Scene image comparisons:
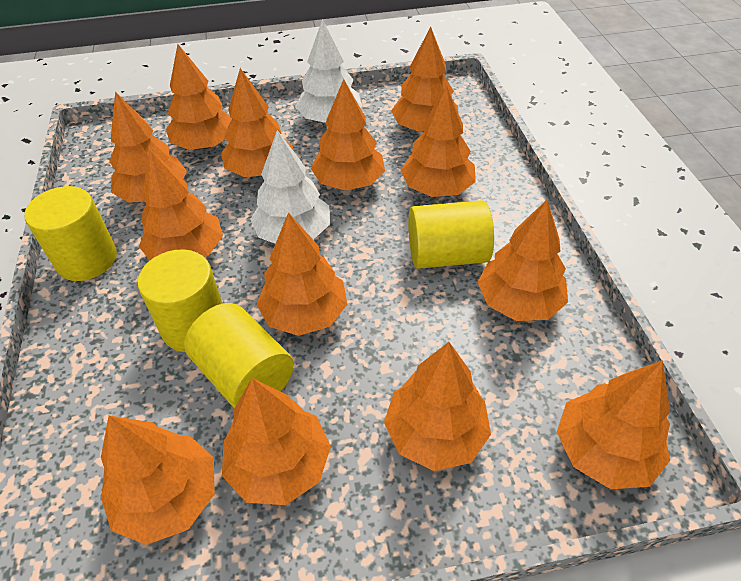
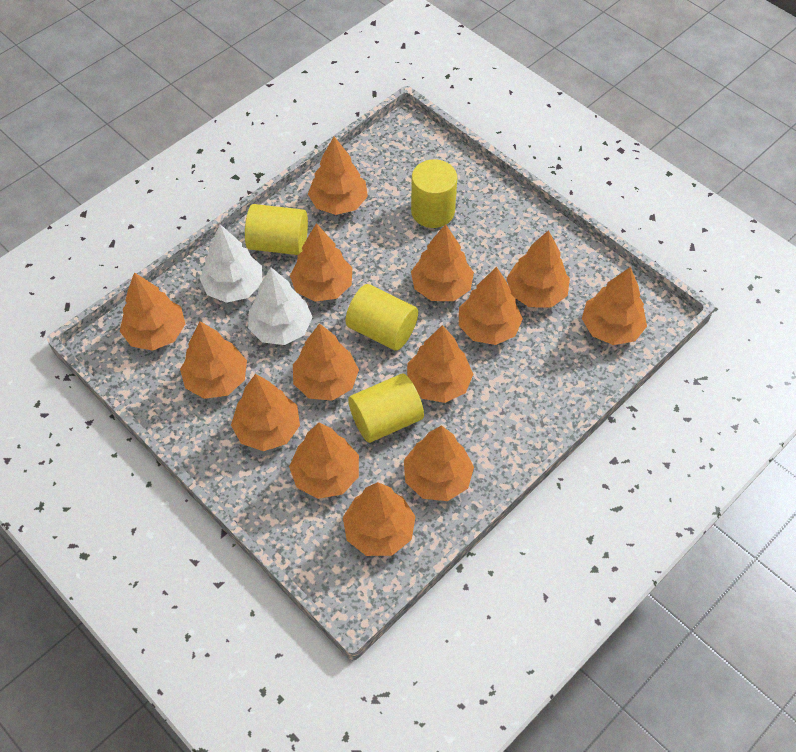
orange tree: 13 -> 14

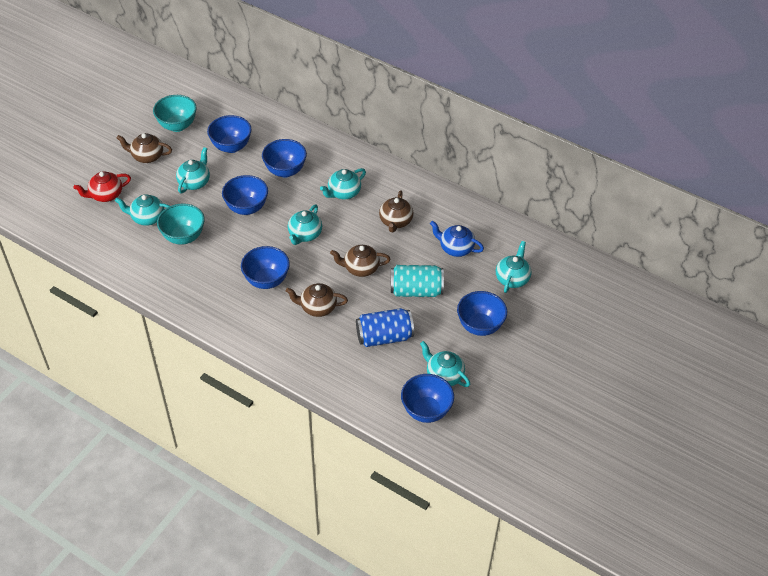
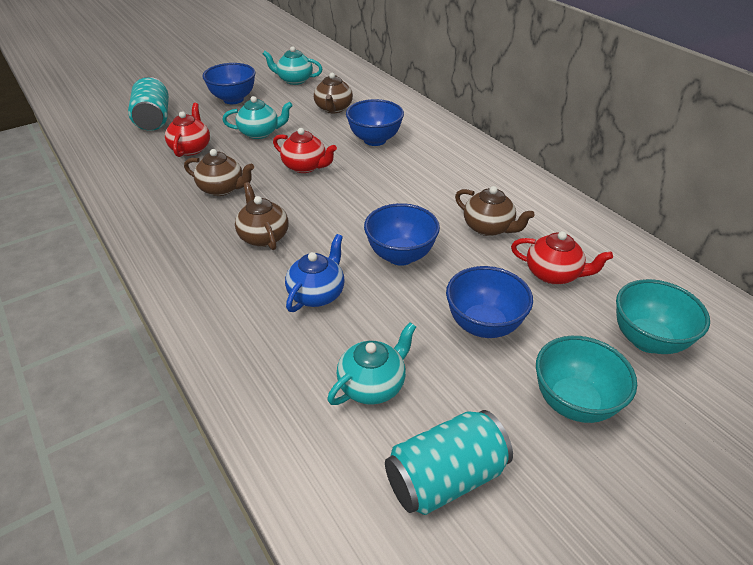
blue bowl: 6 -> 4
blue can: 1 -> 0
red teapot: 1 -> 3
turquoise can: 1 -> 2
turquoise teapot: 6 -> 3

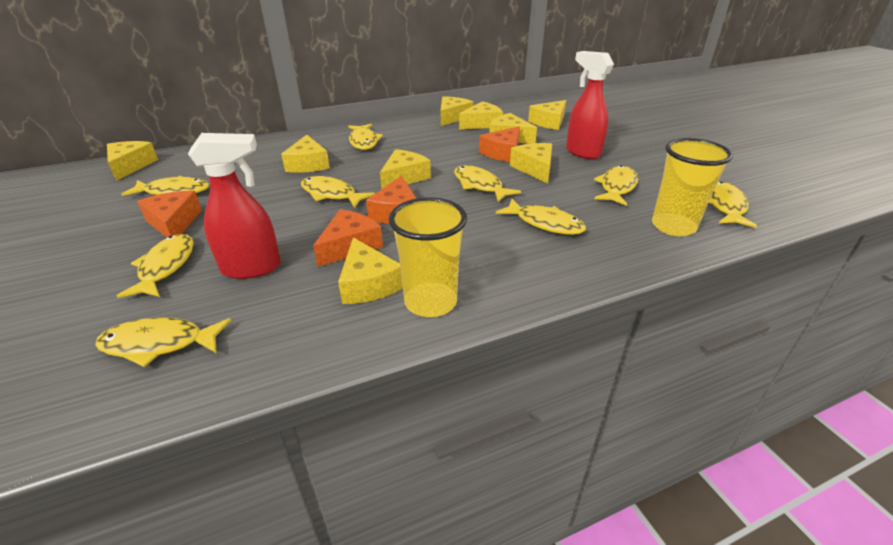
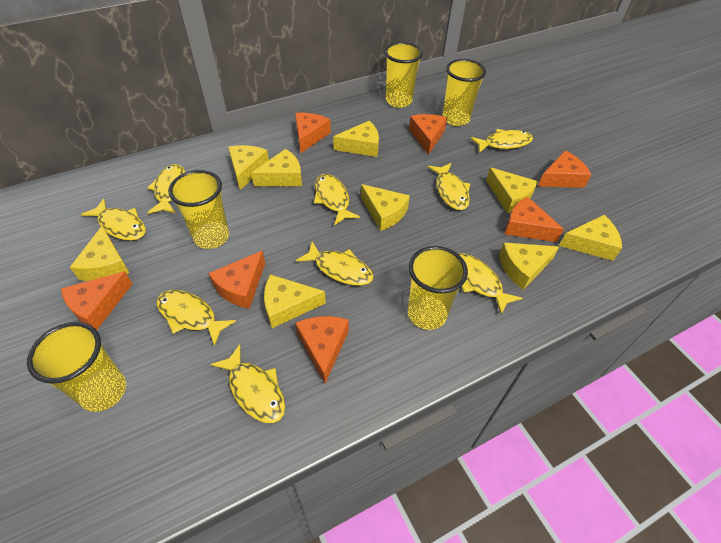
orange cheese: 4 -> 7
red spray bottle: 2 -> 0
yellow cup: 2 -> 5

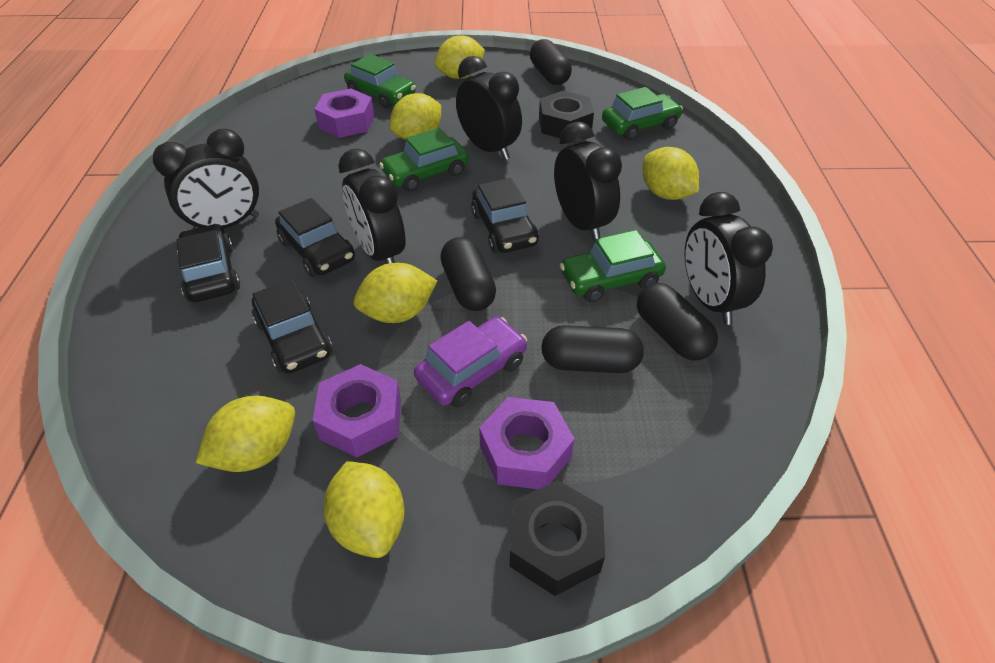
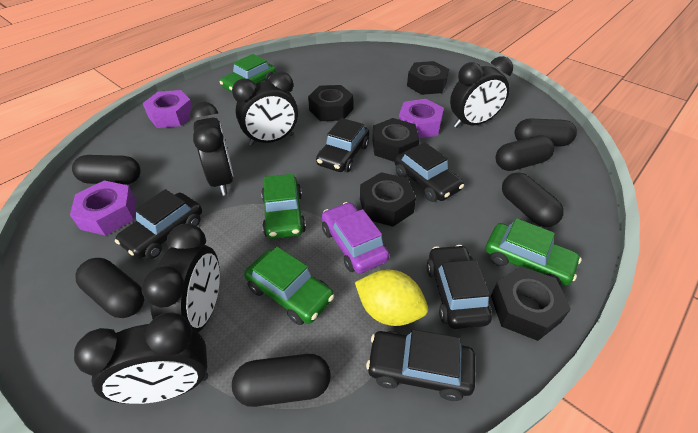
black capsule: 4 -> 6
black car: 4 -> 5
black nut: 2 -> 5
yellow lemon: 6 -> 1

Problem to work on -
Reproduce the lines above exactly, please, but not the pictures in them.

Answer to the exercise -
orange tree: 13 -> 14

blue bowl: 6 -> 4
blue can: 1 -> 0
red teapot: 1 -> 3
turquoise can: 1 -> 2
turquoise teapot: 6 -> 3

orange cheese: 4 -> 7
red spray bottle: 2 -> 0
yellow cup: 2 -> 5

black capsule: 4 -> 6
black car: 4 -> 5
black nut: 2 -> 5
yellow lemon: 6 -> 1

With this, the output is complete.